* **MATERIAL PROVIDED**:

──────────

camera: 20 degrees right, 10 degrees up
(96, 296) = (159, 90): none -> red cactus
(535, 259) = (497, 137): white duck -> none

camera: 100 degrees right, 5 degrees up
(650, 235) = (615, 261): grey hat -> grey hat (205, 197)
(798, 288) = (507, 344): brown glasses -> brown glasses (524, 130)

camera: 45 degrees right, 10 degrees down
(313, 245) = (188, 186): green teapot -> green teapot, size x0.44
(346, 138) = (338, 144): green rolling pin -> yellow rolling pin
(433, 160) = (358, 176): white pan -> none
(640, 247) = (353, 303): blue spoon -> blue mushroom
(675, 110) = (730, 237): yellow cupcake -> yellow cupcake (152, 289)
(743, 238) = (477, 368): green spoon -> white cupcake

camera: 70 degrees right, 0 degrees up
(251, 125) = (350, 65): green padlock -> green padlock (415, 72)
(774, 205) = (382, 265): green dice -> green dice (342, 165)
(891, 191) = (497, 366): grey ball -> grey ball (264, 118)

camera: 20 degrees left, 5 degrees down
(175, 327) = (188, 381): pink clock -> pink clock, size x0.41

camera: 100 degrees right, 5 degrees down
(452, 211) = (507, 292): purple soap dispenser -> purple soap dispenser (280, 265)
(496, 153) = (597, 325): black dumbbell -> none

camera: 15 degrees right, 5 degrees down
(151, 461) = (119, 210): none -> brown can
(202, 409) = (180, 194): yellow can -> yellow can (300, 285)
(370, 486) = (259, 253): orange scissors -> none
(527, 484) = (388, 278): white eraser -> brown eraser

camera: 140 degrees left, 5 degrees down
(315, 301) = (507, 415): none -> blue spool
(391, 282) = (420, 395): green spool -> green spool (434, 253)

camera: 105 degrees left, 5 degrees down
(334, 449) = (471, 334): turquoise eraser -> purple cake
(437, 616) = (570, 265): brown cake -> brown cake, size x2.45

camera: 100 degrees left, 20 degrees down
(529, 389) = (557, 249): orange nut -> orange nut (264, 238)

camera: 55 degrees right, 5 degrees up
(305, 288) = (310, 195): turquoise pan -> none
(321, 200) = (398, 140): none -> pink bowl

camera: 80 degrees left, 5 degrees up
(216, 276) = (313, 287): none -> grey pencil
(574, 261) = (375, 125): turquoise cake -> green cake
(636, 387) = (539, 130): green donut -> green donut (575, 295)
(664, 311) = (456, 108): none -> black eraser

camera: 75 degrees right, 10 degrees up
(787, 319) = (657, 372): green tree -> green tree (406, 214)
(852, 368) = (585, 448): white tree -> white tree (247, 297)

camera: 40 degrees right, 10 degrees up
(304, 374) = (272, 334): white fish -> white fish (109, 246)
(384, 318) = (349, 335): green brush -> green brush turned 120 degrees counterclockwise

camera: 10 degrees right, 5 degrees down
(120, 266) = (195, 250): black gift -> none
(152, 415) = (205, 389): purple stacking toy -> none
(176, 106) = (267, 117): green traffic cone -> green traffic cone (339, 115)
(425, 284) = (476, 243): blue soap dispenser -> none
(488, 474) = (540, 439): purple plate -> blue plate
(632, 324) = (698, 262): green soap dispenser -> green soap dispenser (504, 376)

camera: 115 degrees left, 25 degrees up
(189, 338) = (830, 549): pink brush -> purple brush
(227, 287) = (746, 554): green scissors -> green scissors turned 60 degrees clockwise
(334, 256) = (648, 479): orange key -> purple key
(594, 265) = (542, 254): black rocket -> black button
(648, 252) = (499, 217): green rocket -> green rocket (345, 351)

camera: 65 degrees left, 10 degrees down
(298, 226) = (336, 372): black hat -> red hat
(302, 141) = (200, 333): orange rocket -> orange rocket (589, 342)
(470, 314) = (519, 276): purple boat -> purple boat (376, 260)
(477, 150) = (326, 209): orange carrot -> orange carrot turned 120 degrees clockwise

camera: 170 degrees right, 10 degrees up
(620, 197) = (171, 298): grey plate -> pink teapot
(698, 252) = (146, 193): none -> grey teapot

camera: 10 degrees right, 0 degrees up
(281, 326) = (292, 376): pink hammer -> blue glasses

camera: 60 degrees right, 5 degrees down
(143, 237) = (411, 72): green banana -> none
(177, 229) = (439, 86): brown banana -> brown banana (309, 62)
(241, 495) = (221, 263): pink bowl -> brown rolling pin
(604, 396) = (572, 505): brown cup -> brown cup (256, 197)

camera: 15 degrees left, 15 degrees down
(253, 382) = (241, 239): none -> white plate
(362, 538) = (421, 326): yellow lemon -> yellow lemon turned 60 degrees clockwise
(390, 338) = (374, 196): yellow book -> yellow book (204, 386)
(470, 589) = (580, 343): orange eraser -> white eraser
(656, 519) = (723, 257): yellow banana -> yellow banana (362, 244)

──────────

* **GOAL OF THE EXERCISE**:
Go through the entries above, and wherever a line holds the word "dispenser", copy that line.

* **RESULT**:
(452, 211) = (507, 292): purple soap dispenser -> purple soap dispenser (280, 265)
(425, 284) = (476, 243): blue soap dispenser -> none
(632, 324) = (698, 262): green soap dispenser -> green soap dispenser (504, 376)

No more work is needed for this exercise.